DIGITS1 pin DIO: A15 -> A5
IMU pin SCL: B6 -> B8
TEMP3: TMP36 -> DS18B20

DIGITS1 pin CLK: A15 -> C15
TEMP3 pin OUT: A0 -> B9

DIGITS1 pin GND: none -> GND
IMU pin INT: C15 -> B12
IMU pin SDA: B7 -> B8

= = = =

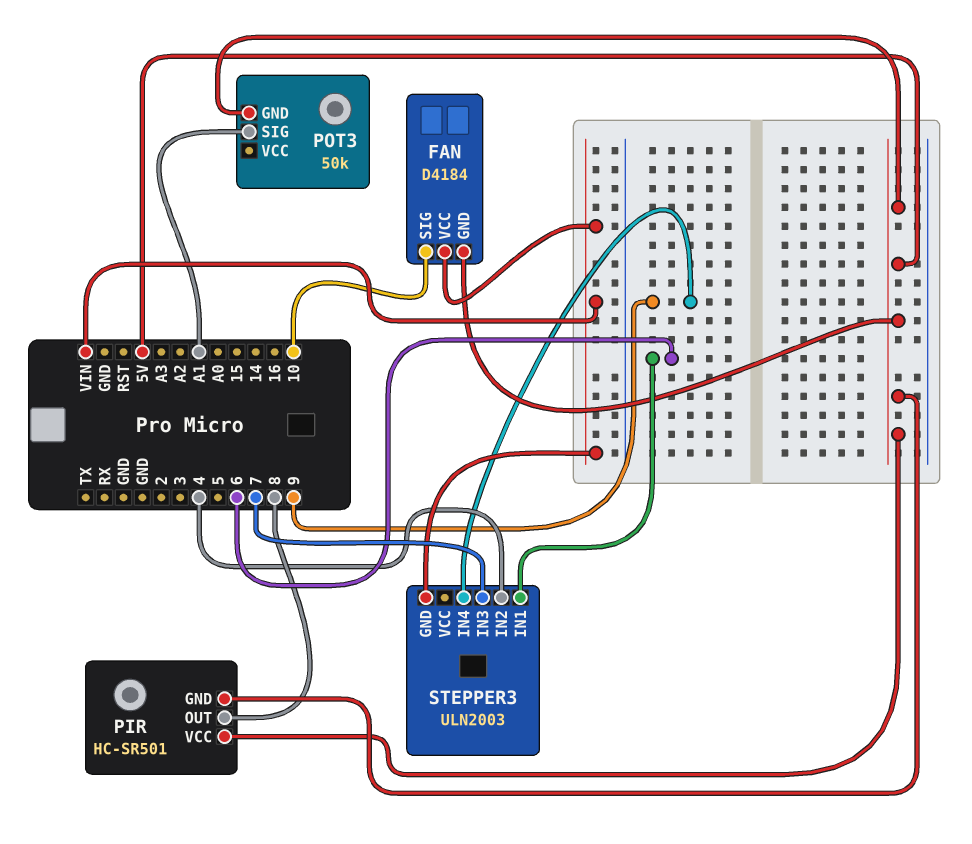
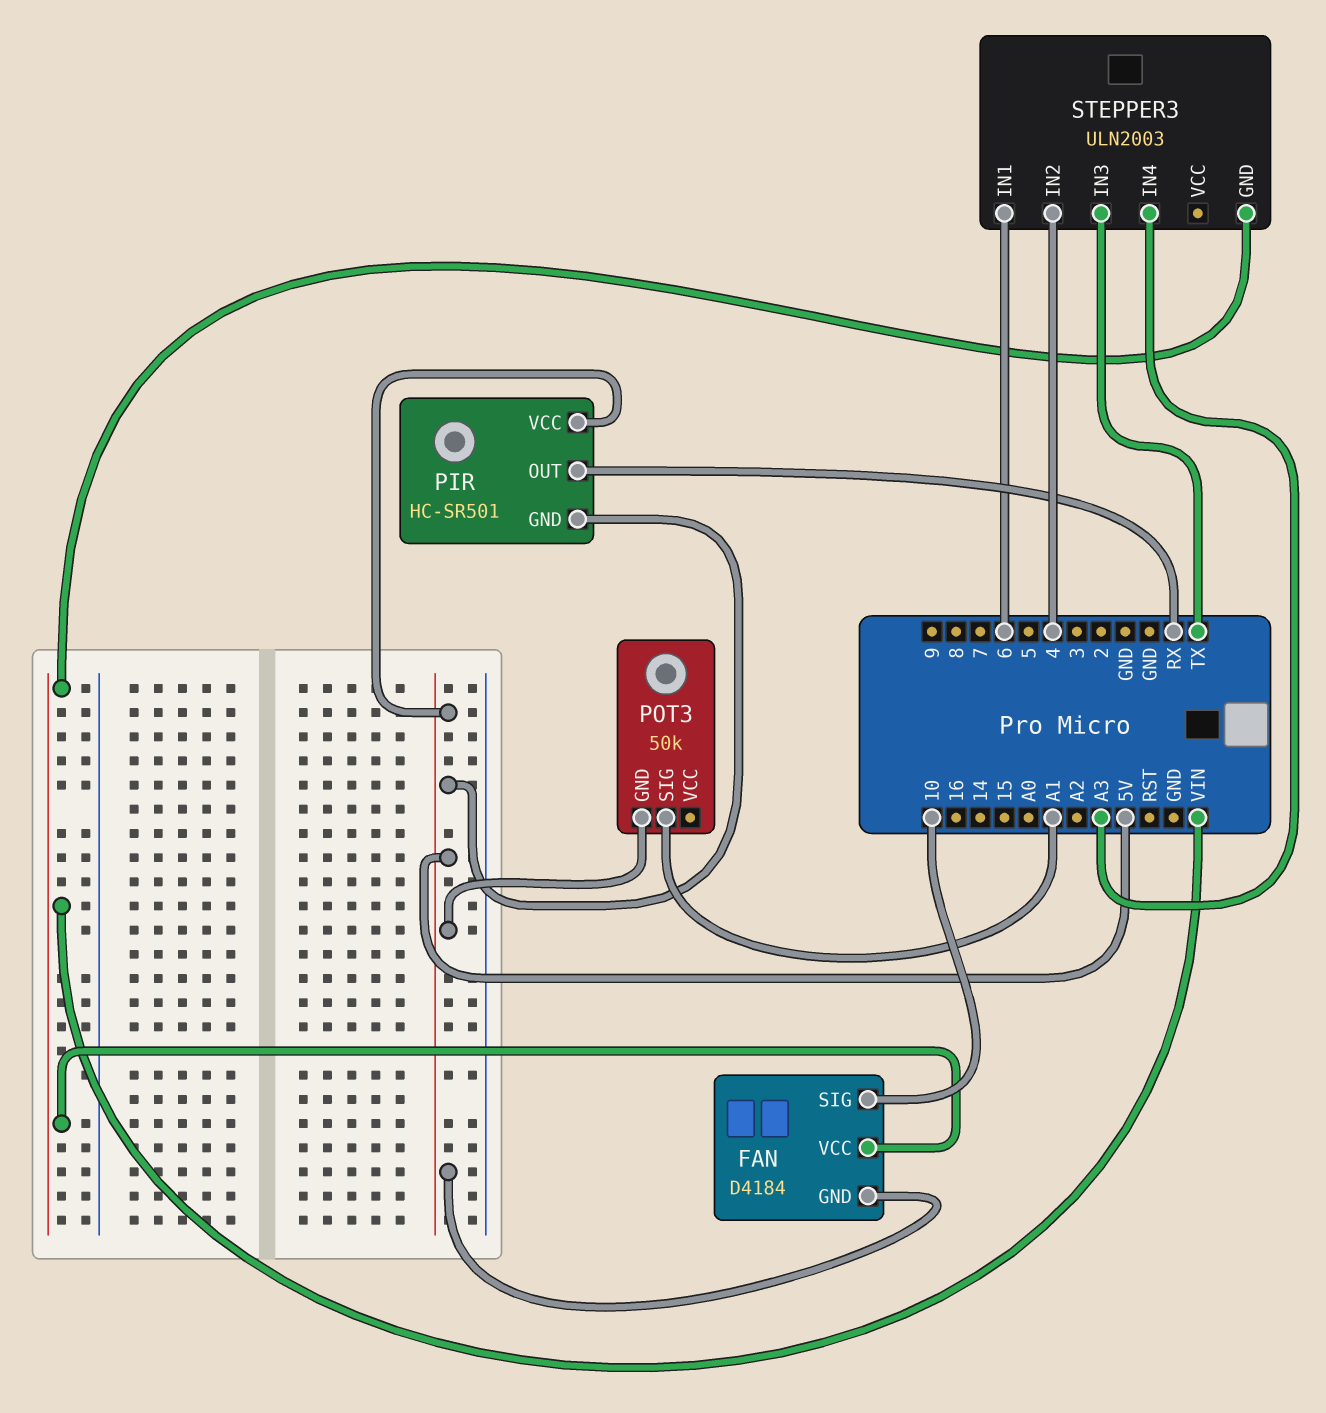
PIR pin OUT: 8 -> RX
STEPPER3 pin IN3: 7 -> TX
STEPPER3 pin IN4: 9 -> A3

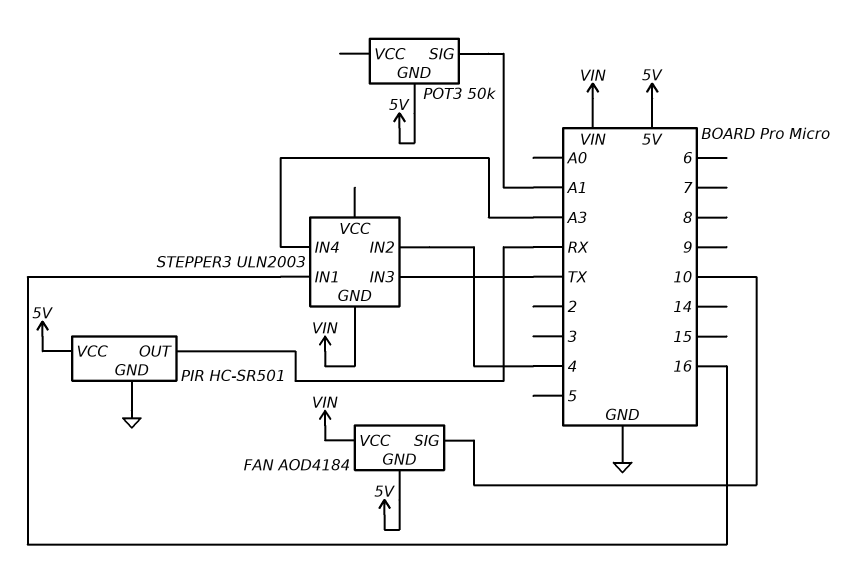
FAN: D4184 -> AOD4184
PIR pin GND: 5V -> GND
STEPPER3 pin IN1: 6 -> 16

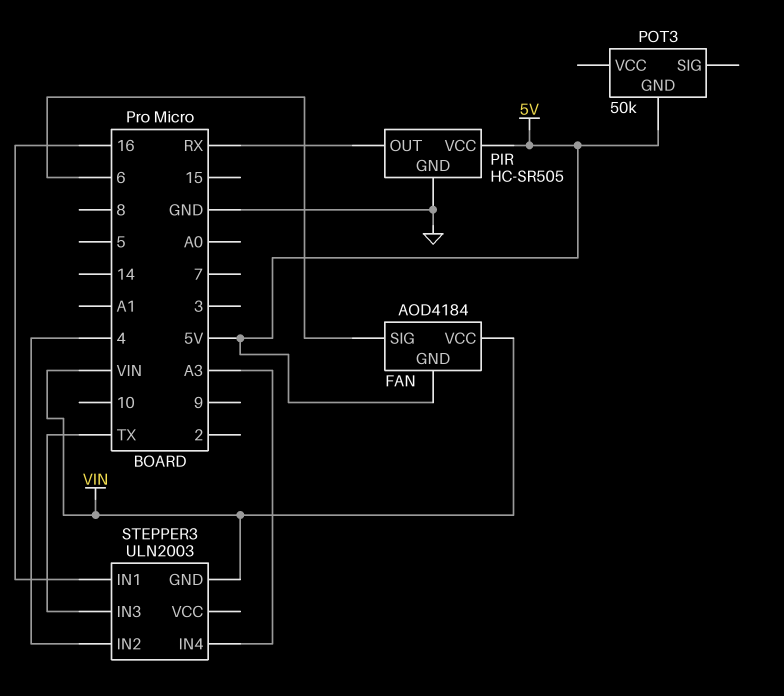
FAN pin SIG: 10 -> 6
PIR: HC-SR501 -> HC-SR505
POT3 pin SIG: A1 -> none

= = = =

What you will do:
An exact copy of the lines above between the line holding "DIGITS1 pin GND: none -> GND" and the line holding "IMU pin SDA: B7 -> B8", inclusive, is the whole answer.

Answer to this problem:
DIGITS1 pin GND: none -> GND
IMU pin INT: C15 -> B12
IMU pin SDA: B7 -> B8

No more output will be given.